- _MATERIAL SUPPLIED_

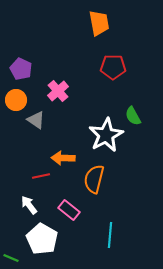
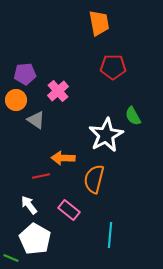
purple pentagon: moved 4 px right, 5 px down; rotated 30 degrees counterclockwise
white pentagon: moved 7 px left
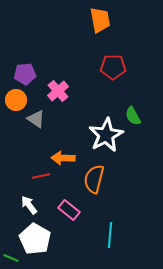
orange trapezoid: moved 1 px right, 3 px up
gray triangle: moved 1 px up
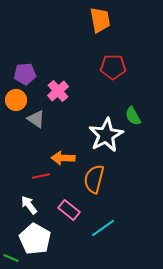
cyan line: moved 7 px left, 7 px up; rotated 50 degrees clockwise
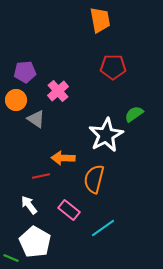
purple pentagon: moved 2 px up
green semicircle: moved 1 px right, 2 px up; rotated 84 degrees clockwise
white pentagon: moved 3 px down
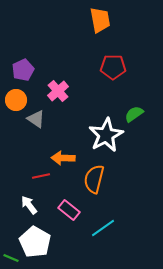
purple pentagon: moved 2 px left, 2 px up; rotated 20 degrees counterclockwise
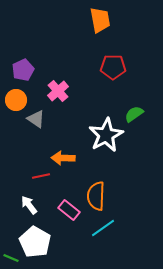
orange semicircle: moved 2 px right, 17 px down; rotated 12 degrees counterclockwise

...

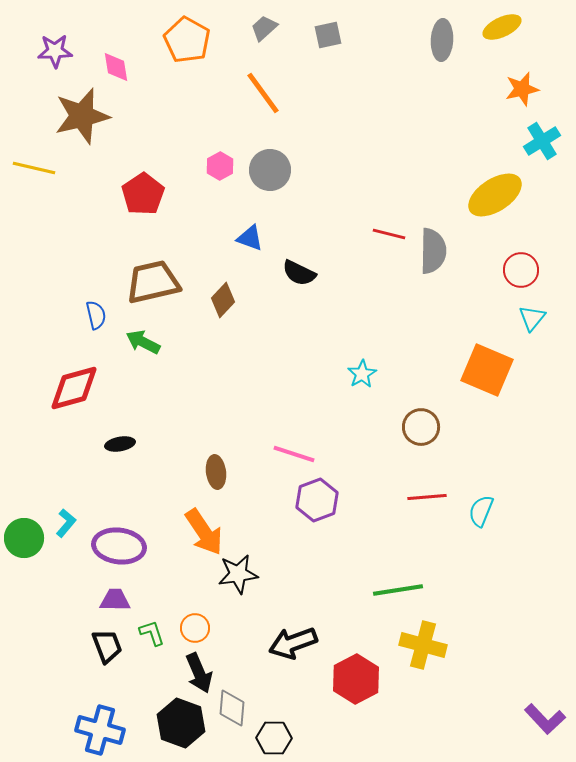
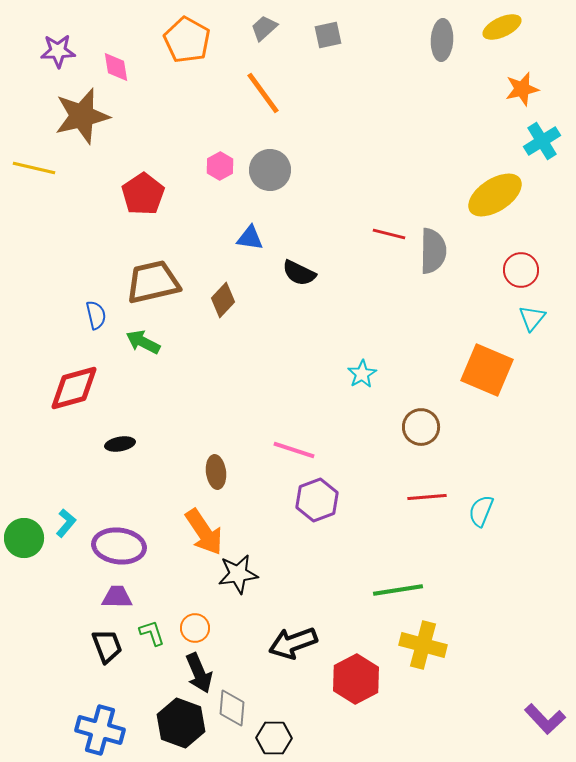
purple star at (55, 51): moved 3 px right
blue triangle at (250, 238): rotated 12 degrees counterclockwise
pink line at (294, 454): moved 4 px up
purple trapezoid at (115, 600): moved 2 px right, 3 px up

- _TASK BRIEF_
Return the data from the line containing "purple pentagon: moved 4" through the line containing "white pentagon: moved 3 px down", both included, copying each line unchanged and omitting the pictures.

- _IN RESPONSE_
purple pentagon: moved 4 px right, 5 px down; rotated 30 degrees counterclockwise
white pentagon: moved 7 px left
orange trapezoid: moved 1 px right, 3 px up
gray triangle: moved 1 px up
cyan line: moved 7 px left, 7 px up; rotated 50 degrees clockwise
purple pentagon: moved 2 px up
green semicircle: moved 1 px right, 2 px up; rotated 84 degrees clockwise
white pentagon: moved 3 px down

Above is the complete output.